» **EXERCISE REQUIREMENTS**
Going through the listing below, tally the lines that contain the word "heart" and give only that figure.

» **INPUT DATA**
+ + +

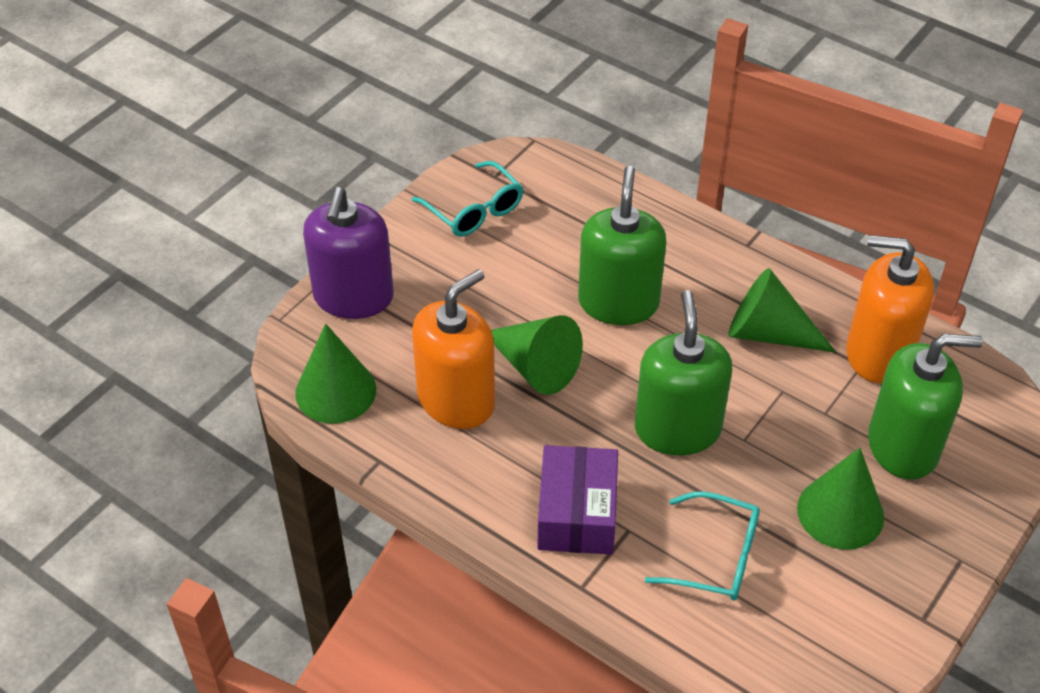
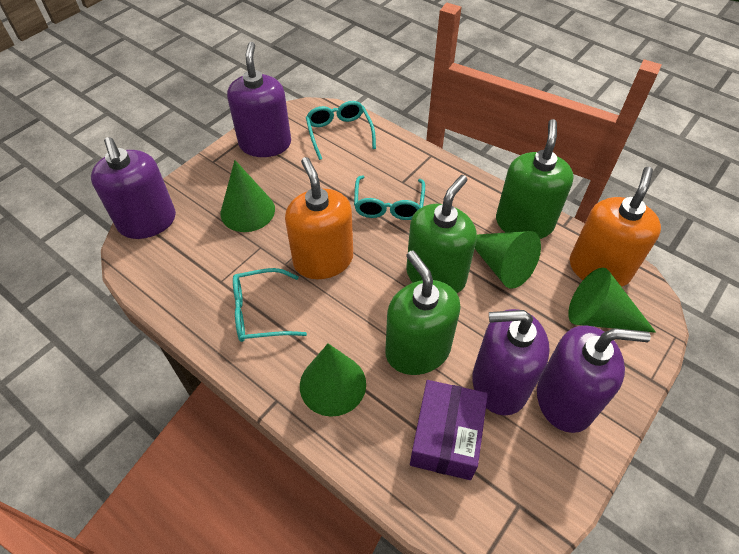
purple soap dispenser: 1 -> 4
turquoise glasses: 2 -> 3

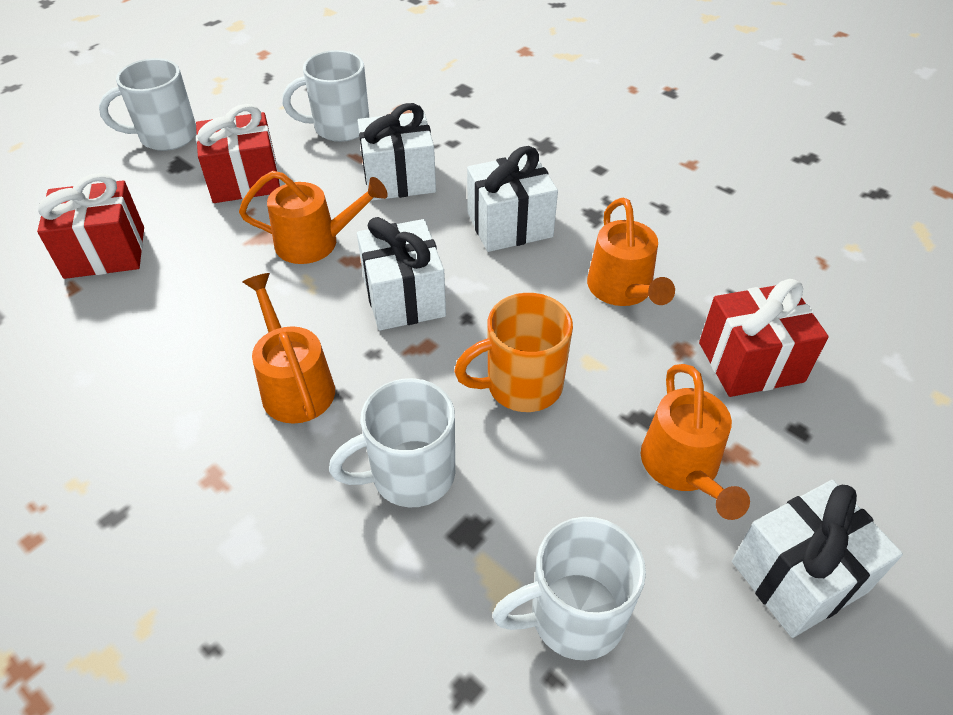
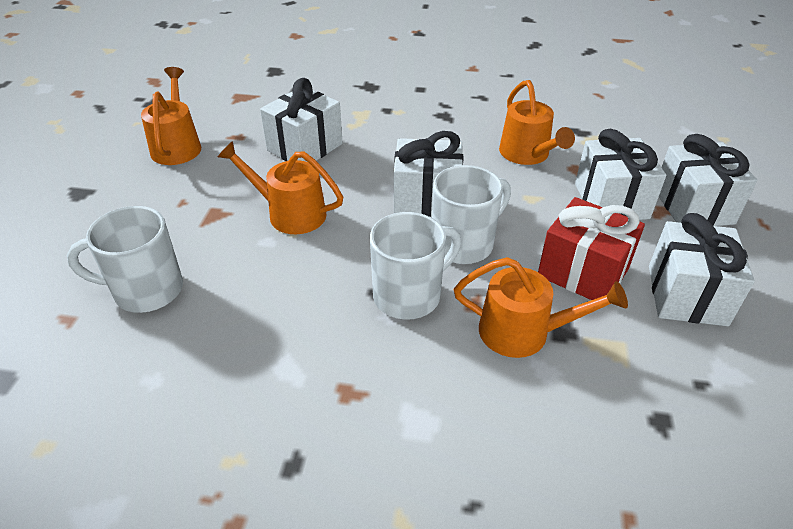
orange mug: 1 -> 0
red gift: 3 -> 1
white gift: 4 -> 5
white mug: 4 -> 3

+ + +

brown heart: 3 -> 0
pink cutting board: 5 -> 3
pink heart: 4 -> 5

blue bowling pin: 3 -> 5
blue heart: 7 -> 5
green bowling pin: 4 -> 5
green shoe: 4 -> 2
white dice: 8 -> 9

+ + +

» **SOLUTION TO THIS TASK**
3